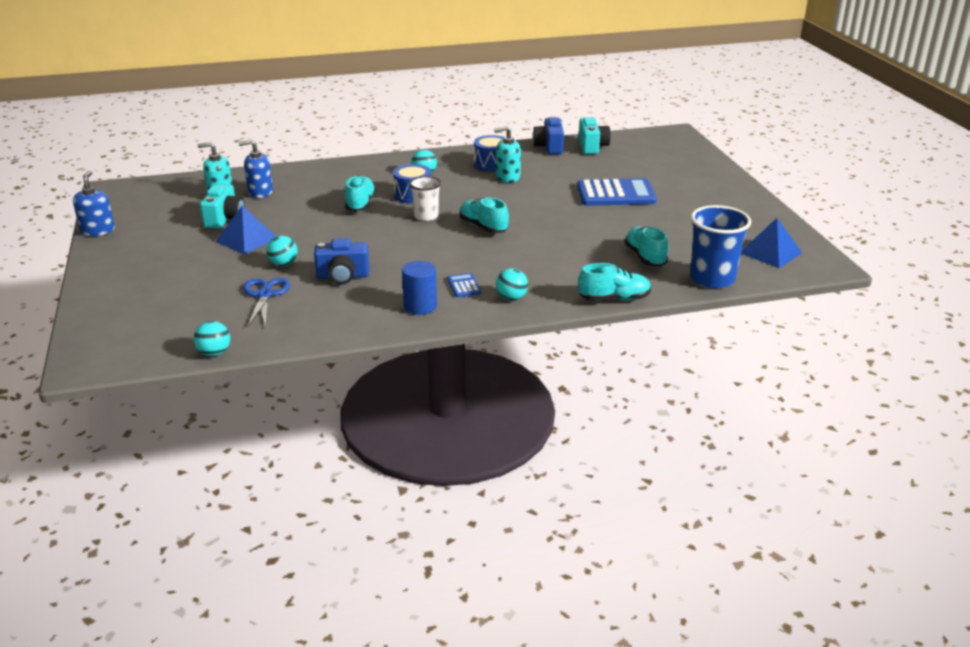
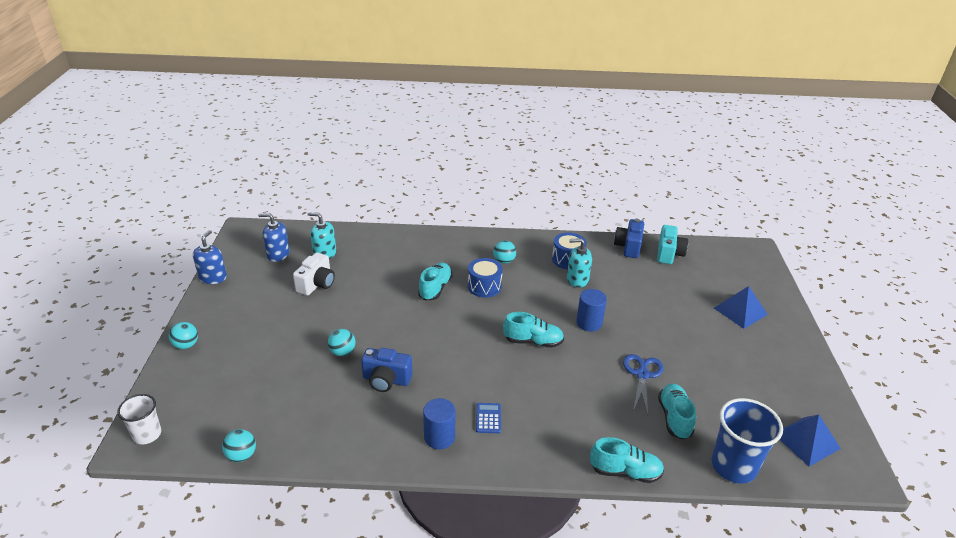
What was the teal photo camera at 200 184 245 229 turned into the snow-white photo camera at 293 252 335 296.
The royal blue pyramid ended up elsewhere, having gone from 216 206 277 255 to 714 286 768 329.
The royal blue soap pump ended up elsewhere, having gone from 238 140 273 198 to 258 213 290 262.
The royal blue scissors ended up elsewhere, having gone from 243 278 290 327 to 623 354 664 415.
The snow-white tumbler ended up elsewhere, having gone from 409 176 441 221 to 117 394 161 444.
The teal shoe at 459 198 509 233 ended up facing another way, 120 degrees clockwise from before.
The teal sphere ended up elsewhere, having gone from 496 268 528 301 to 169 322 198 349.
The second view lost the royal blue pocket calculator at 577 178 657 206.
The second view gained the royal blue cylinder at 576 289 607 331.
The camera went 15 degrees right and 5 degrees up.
══════
• [Work to be completed]: Repeat the material above word for word and skip every image in it.

• [Solution to this exercise]:
What was the teal photo camera at 200 184 245 229 turned into the snow-white photo camera at 293 252 335 296.
The royal blue pyramid ended up elsewhere, having gone from 216 206 277 255 to 714 286 768 329.
The royal blue soap pump ended up elsewhere, having gone from 238 140 273 198 to 258 213 290 262.
The royal blue scissors ended up elsewhere, having gone from 243 278 290 327 to 623 354 664 415.
The snow-white tumbler ended up elsewhere, having gone from 409 176 441 221 to 117 394 161 444.
The teal shoe at 459 198 509 233 ended up facing another way, 120 degrees clockwise from before.
The teal sphere ended up elsewhere, having gone from 496 268 528 301 to 169 322 198 349.
The second view lost the royal blue pocket calculator at 577 178 657 206.
The second view gained the royal blue cylinder at 576 289 607 331.
The camera went 15 degrees right and 5 degrees up.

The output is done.